*** Extracted records ***

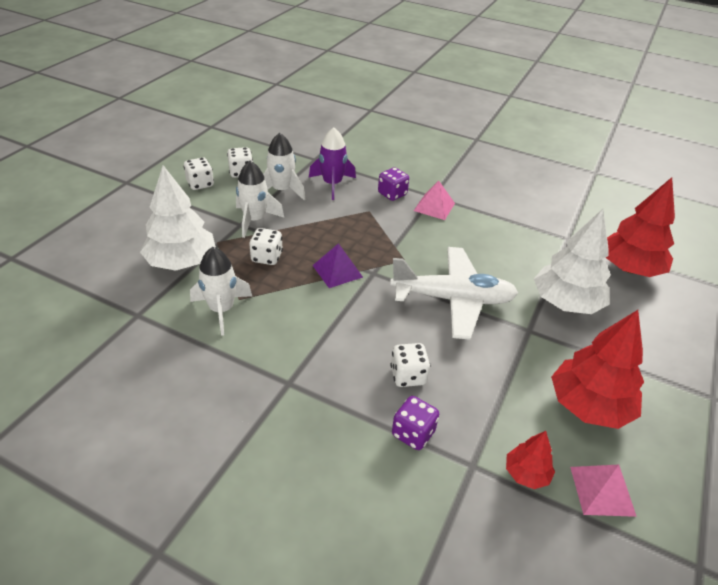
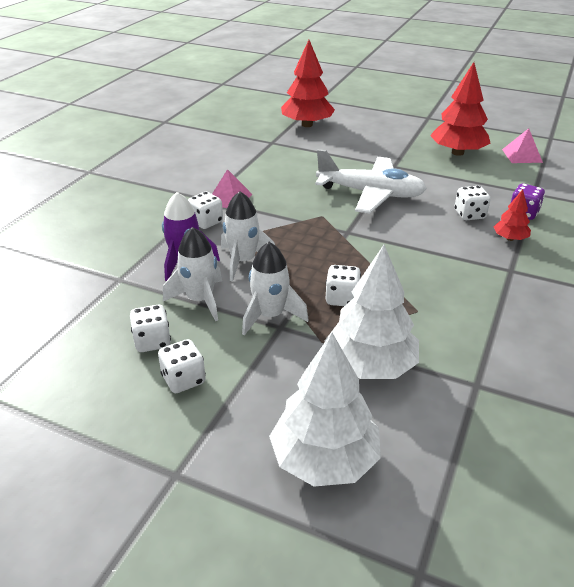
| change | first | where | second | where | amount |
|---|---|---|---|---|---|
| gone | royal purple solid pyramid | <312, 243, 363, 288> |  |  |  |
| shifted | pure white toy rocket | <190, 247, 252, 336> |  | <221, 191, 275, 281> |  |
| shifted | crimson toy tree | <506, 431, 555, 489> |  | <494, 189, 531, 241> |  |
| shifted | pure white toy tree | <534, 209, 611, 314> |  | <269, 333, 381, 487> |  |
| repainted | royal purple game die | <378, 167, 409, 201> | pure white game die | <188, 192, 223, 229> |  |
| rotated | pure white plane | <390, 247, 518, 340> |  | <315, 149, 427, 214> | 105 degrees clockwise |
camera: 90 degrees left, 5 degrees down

*** End of Extracted records ***

Every record must be set down again exactly; pictures do not belong in the copy.

| change | first | where | second | where | amount |
|---|---|---|---|---|---|
| gone | royal purple solid pyramid | <312, 243, 363, 288> |  |  |  |
| shifted | pure white toy rocket | <190, 247, 252, 336> |  | <221, 191, 275, 281> |  |
| shifted | crimson toy tree | <506, 431, 555, 489> |  | <494, 189, 531, 241> |  |
| shifted | pure white toy tree | <534, 209, 611, 314> |  | <269, 333, 381, 487> |  |
| repainted | royal purple game die | <378, 167, 409, 201> | pure white game die | <188, 192, 223, 229> |  |
| rotated | pure white plane | <390, 247, 518, 340> |  | <315, 149, 427, 214> | 105 degrees clockwise |
camera: 90 degrees left, 5 degrees down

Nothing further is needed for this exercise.